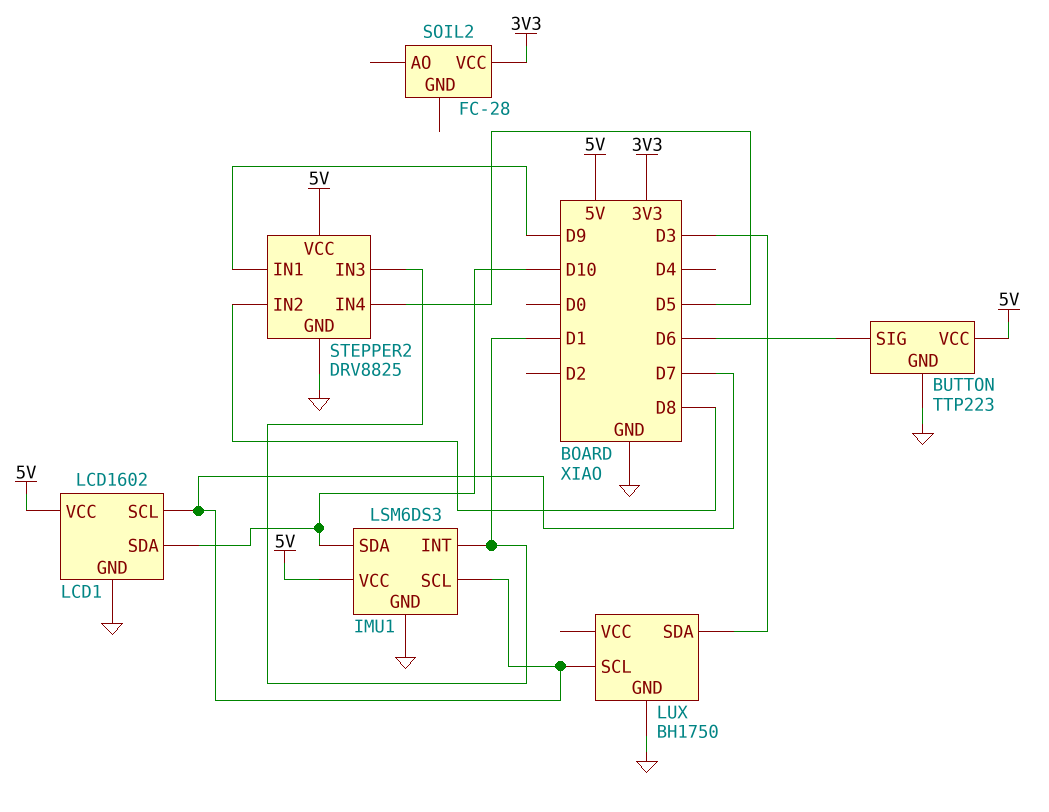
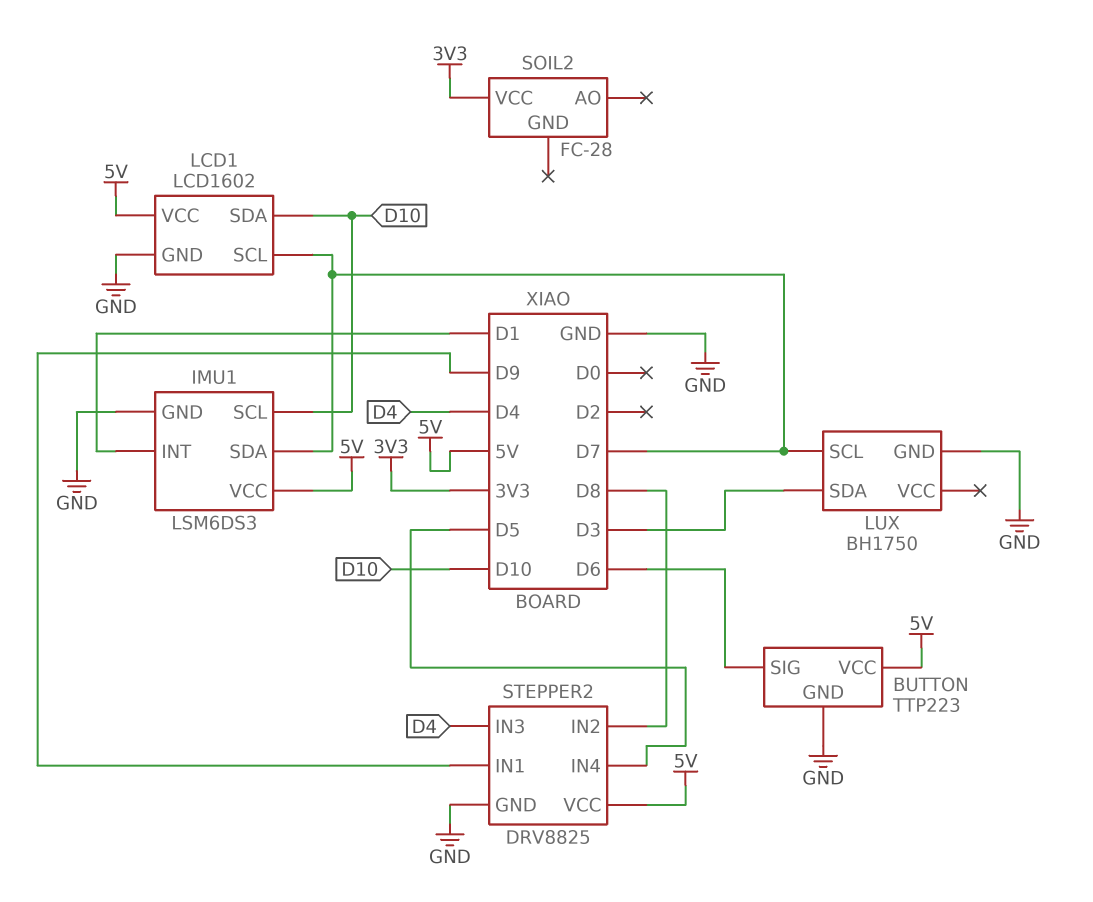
IMU1 pin SCL: D7 -> D10
IMU1 pin SDA: D10 -> D7
STEPPER2 pin IN3: D1 -> D4

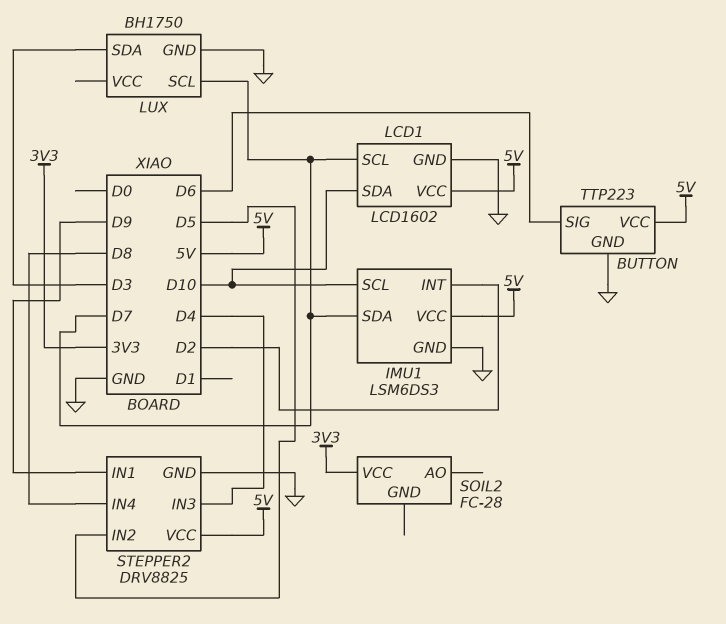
IMU1 pin INT: D1 -> D2
STEPPER2 pin IN2: D8 -> D5
STEPPER2 pin IN4: D5 -> D8

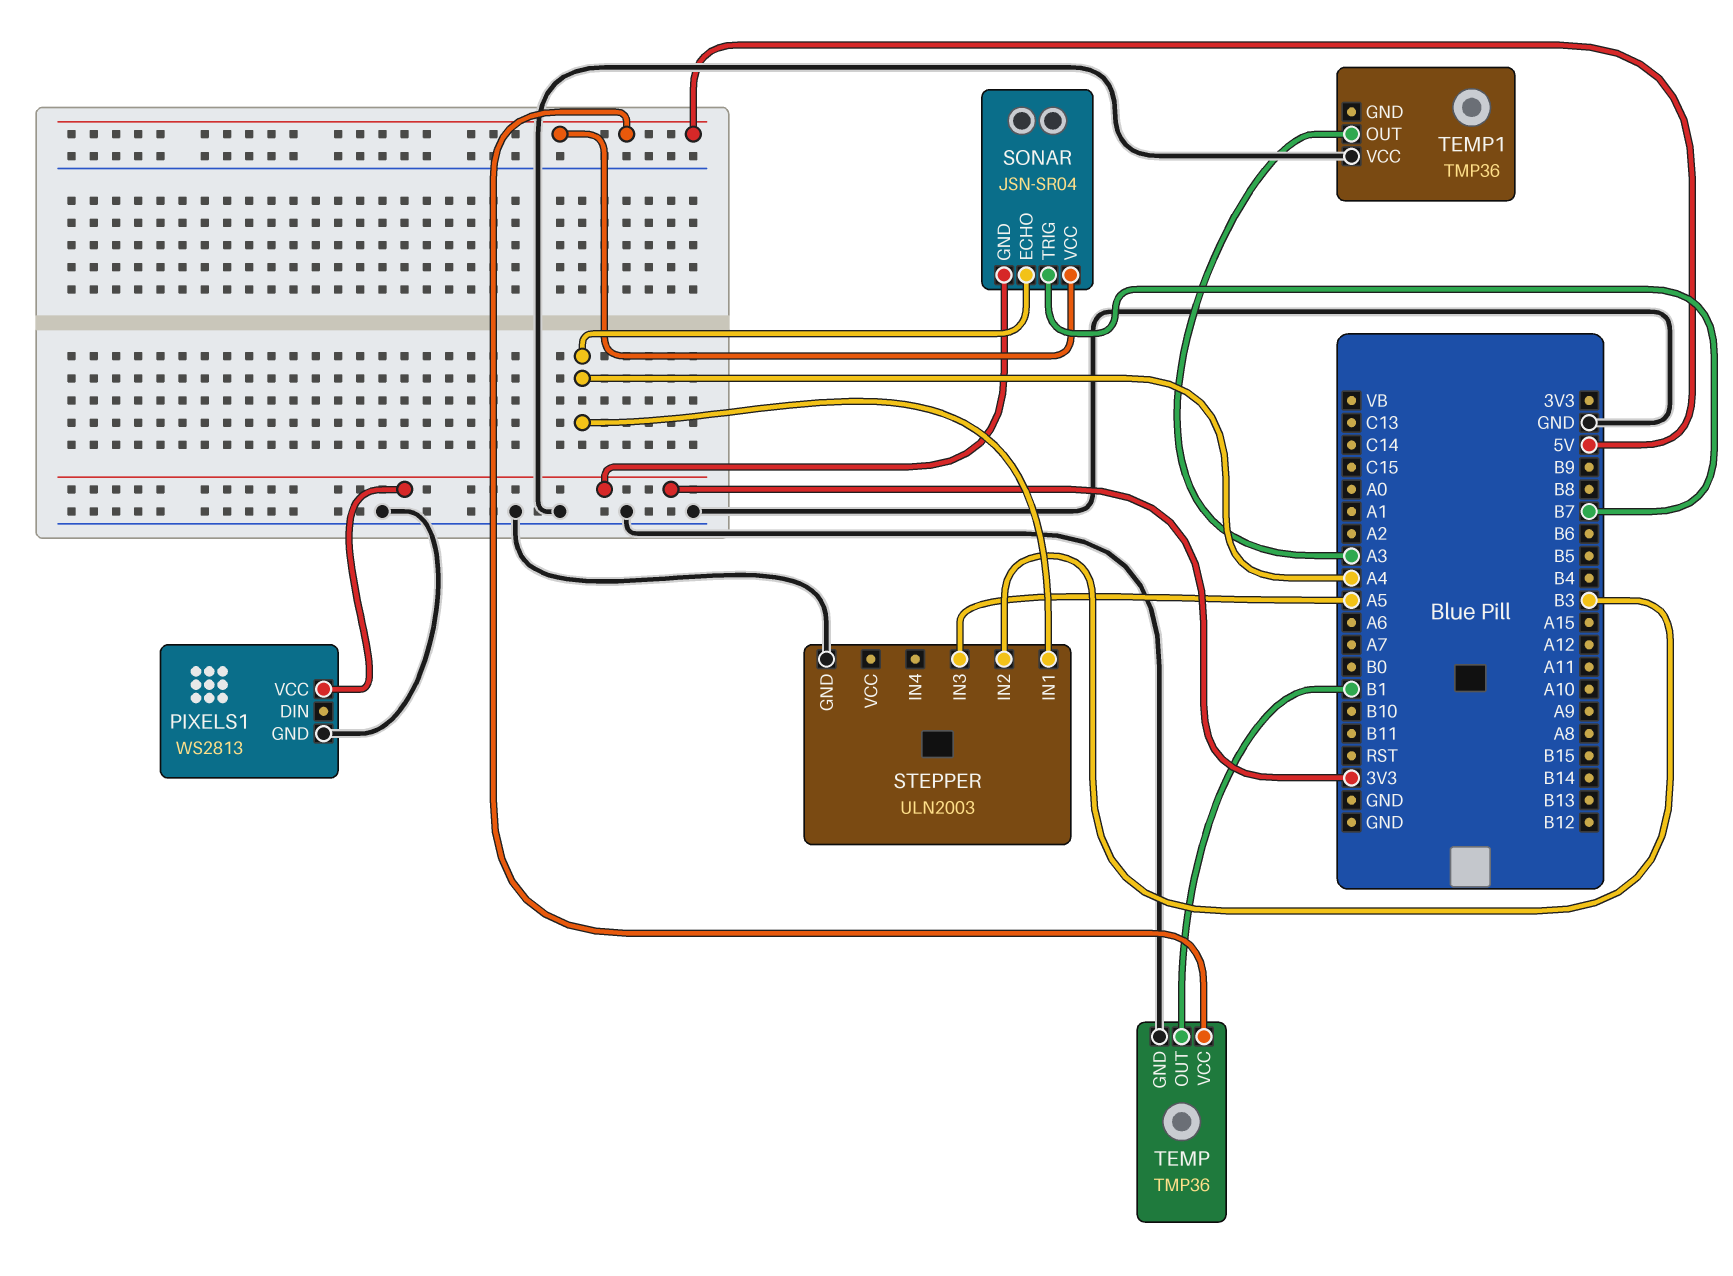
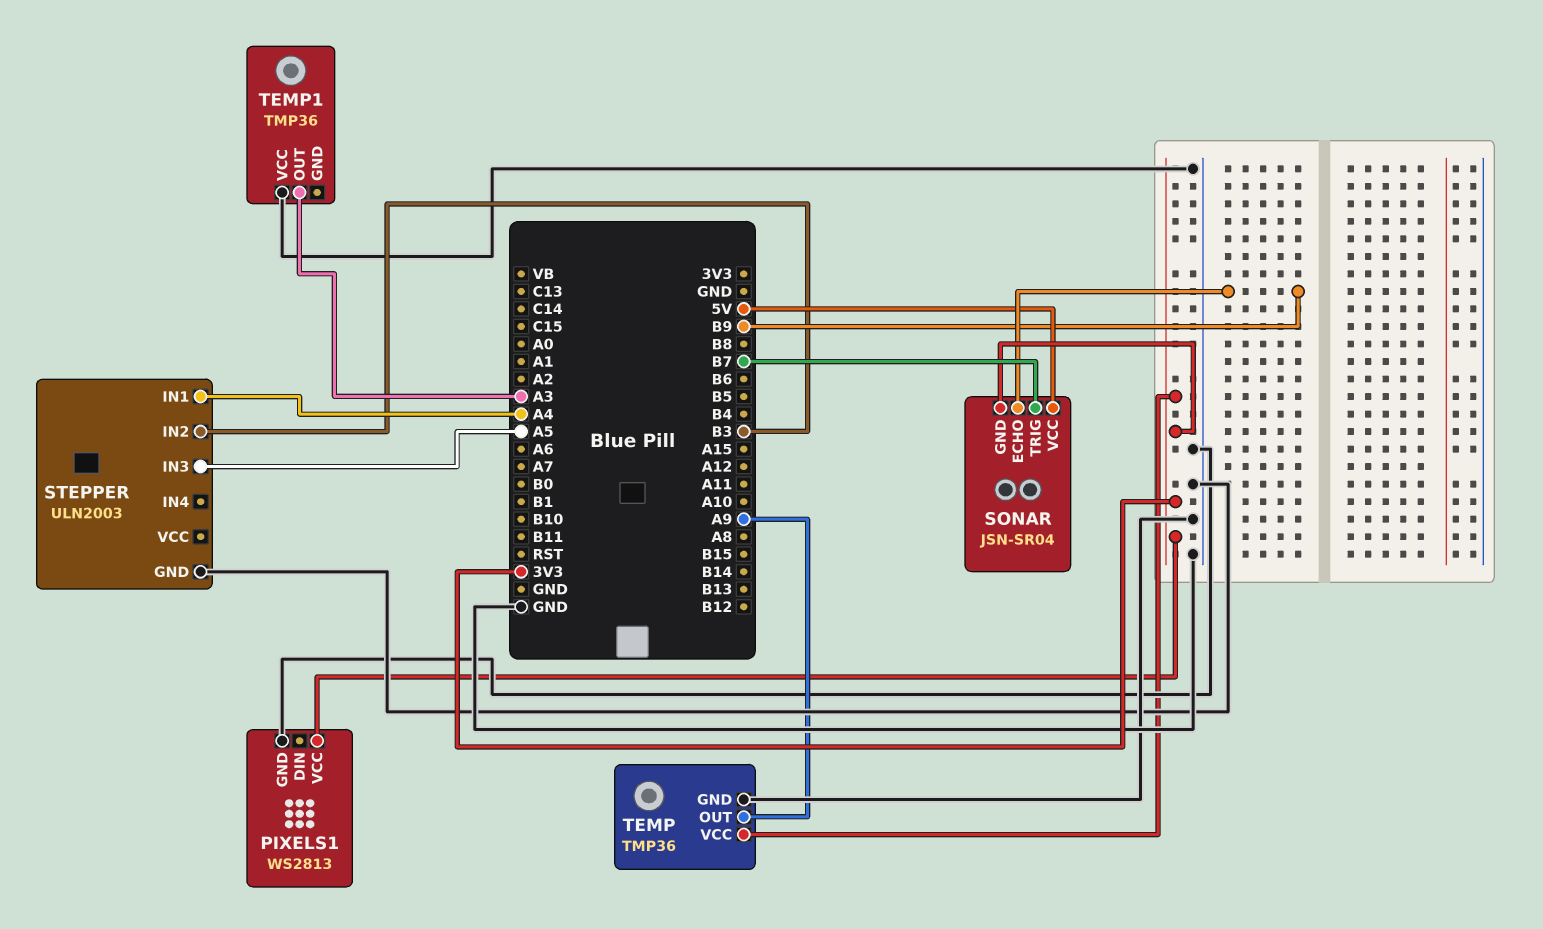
SONAR pin ECHO: A4 -> B9
TEMP pin OUT: B1 -> A9
TEMP pin VCC: 5V -> 3V3

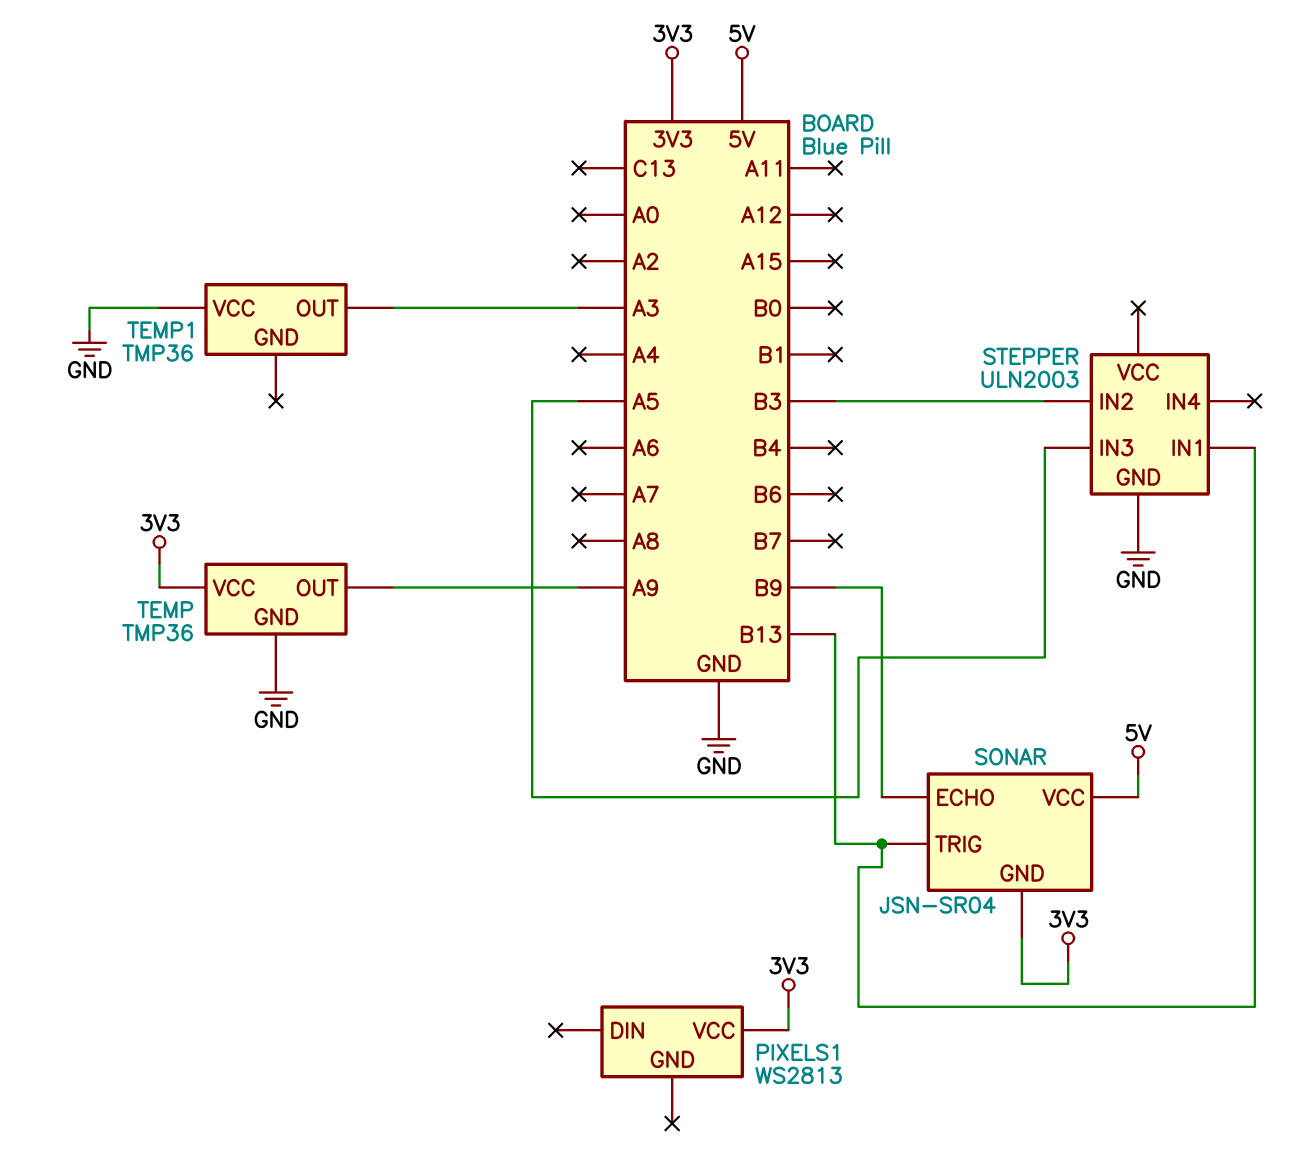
PIXELS1 pin GND: GND -> none
SONAR pin TRIG: B7 -> B13
STEPPER pin IN1: A4 -> B13

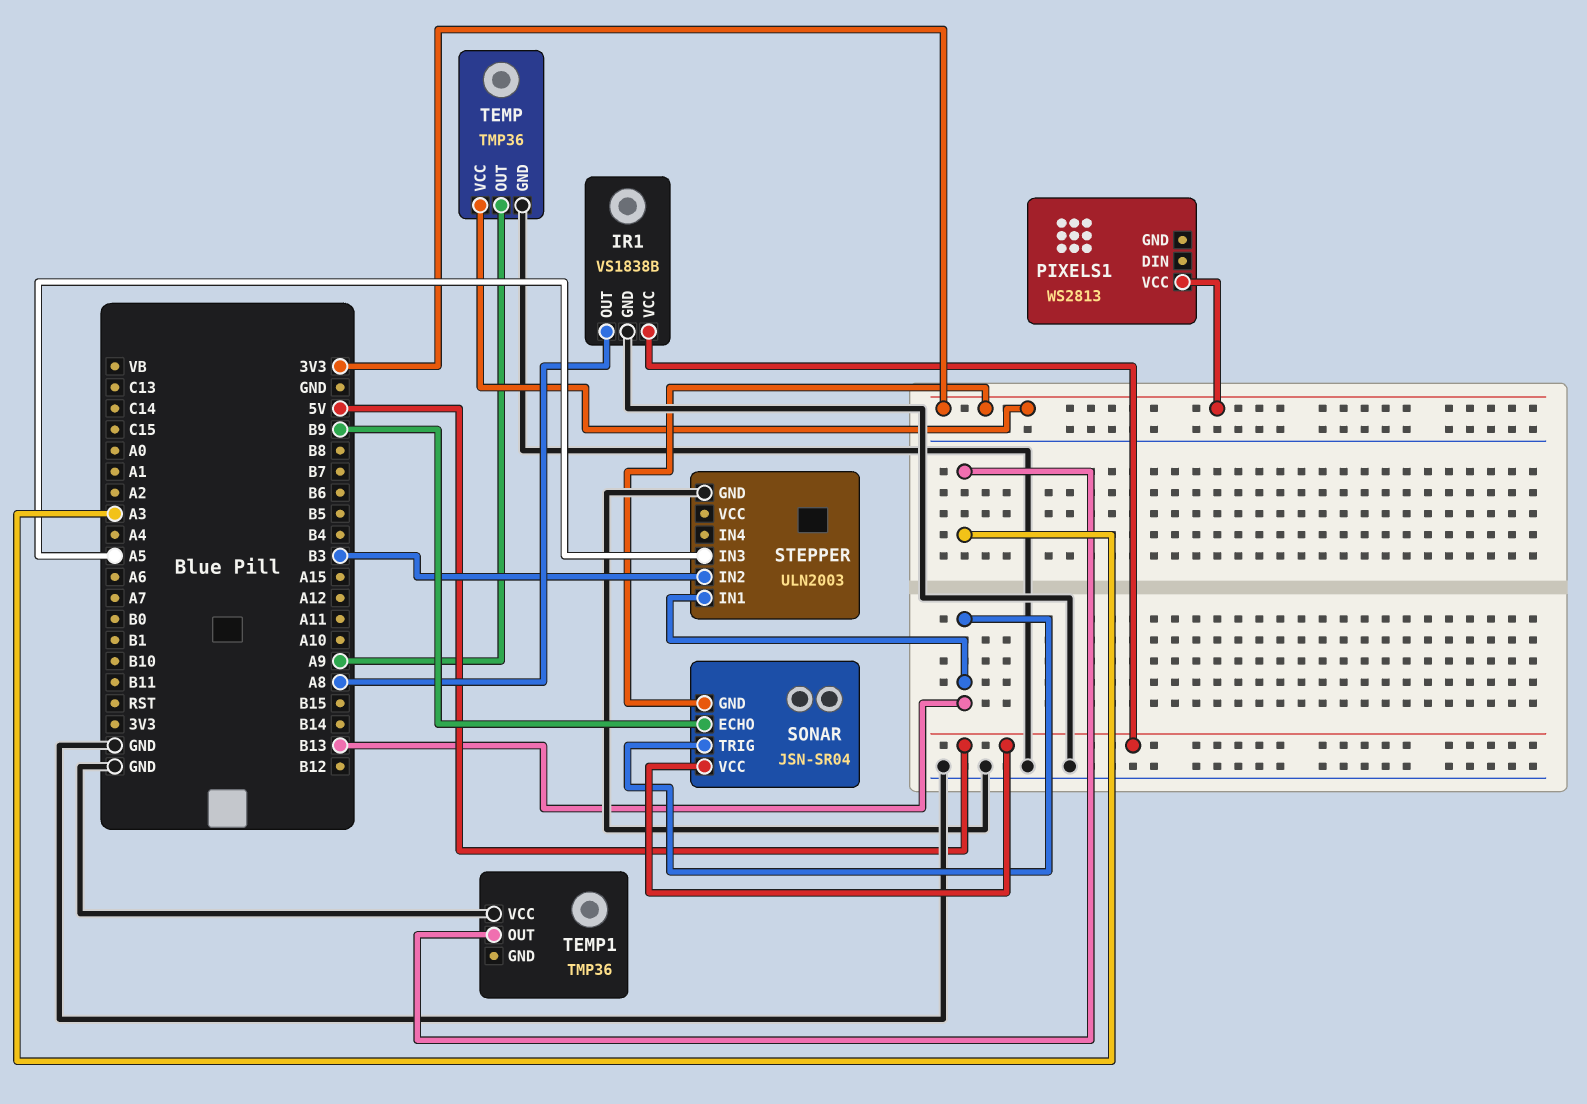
IR1: none -> VS1838B
IR1 pin GND: none -> GND
IR1 pin OUT: none -> A8
IR1 pin VCC: none -> 5V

# # # # # # #

> Task details: Take the line containing "IMU1 pin SDA: D10 -> D7" and every line after it through the end of the data, and write them out exactly, with no pictures.

> Completed exercise:
IMU1 pin SDA: D10 -> D7
STEPPER2 pin IN3: D1 -> D4

IMU1 pin INT: D1 -> D2
STEPPER2 pin IN2: D8 -> D5
STEPPER2 pin IN4: D5 -> D8

SONAR pin ECHO: A4 -> B9
TEMP pin OUT: B1 -> A9
TEMP pin VCC: 5V -> 3V3

PIXELS1 pin GND: GND -> none
SONAR pin TRIG: B7 -> B13
STEPPER pin IN1: A4 -> B13

IR1: none -> VS1838B
IR1 pin GND: none -> GND
IR1 pin OUT: none -> A8
IR1 pin VCC: none -> 5V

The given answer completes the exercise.